= Record set =
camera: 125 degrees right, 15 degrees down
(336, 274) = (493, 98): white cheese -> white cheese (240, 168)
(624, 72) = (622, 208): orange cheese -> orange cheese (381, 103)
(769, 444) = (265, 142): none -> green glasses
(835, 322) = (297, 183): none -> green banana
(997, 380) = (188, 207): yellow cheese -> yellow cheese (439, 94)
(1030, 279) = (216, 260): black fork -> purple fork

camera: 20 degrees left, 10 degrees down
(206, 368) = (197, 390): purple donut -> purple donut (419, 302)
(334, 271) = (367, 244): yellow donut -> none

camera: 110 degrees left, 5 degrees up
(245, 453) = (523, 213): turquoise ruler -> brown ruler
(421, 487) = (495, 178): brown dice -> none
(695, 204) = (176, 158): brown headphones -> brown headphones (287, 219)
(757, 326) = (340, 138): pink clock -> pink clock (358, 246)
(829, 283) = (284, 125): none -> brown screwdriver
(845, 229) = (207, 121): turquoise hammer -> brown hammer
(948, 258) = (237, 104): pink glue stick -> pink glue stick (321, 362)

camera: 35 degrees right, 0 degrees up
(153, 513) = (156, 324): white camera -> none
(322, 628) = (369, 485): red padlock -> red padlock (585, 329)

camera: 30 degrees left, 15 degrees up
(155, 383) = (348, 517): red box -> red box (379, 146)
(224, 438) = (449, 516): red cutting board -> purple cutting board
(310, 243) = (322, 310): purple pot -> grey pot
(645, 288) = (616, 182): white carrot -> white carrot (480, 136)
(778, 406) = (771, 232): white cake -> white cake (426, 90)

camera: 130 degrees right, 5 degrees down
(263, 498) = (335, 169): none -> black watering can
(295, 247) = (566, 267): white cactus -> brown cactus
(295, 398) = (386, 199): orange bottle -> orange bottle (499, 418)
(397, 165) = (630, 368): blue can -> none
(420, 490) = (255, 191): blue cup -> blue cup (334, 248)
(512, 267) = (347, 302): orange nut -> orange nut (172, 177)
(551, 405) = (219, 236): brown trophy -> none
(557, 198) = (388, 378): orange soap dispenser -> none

= Task item =
Only one stretch of the records above is wanted: the lines between the one holding "(835, 322) = (297, 183): none -> green banana" and the one holding "(155, 383) = (348, 517): red", inclusive, reproduced exactly.

= Answer for this exercise =
(835, 322) = (297, 183): none -> green banana
(997, 380) = (188, 207): yellow cheese -> yellow cheese (439, 94)
(1030, 279) = (216, 260): black fork -> purple fork

camera: 20 degrees left, 10 degrees down
(206, 368) = (197, 390): purple donut -> purple donut (419, 302)
(334, 271) = (367, 244): yellow donut -> none

camera: 110 degrees left, 5 degrees up
(245, 453) = (523, 213): turquoise ruler -> brown ruler
(421, 487) = (495, 178): brown dice -> none
(695, 204) = (176, 158): brown headphones -> brown headphones (287, 219)
(757, 326) = (340, 138): pink clock -> pink clock (358, 246)
(829, 283) = (284, 125): none -> brown screwdriver
(845, 229) = (207, 121): turquoise hammer -> brown hammer
(948, 258) = (237, 104): pink glue stick -> pink glue stick (321, 362)

camera: 35 degrees right, 0 degrees up
(153, 513) = (156, 324): white camera -> none
(322, 628) = (369, 485): red padlock -> red padlock (585, 329)

camera: 30 degrees left, 15 degrees up
(155, 383) = (348, 517): red box -> red box (379, 146)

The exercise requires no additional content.